Source material →
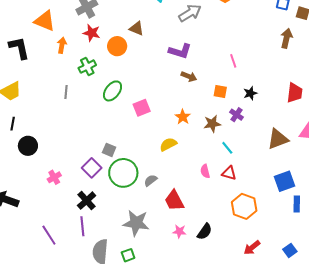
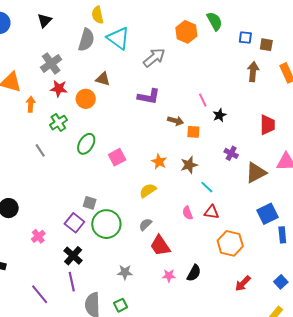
brown arrow: (189, 76) -> (175, 121), moved
gray line: (66, 92) -> (40, 150), turned -32
black star: (250, 93) -> (220, 115), moved
purple cross: (236, 115) -> (231, 153), moved
gray semicircle: (151, 180) -> (145, 224), moved
gray star: (136, 223) -> (125, 272), size x0.6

Task details → When a line holds the string "gray", pull it out of the listing.

Solution for this problem →
gray line: (66, 92) -> (40, 150), turned -32
gray semicircle: (151, 180) -> (145, 224), moved
gray star: (136, 223) -> (125, 272), size x0.6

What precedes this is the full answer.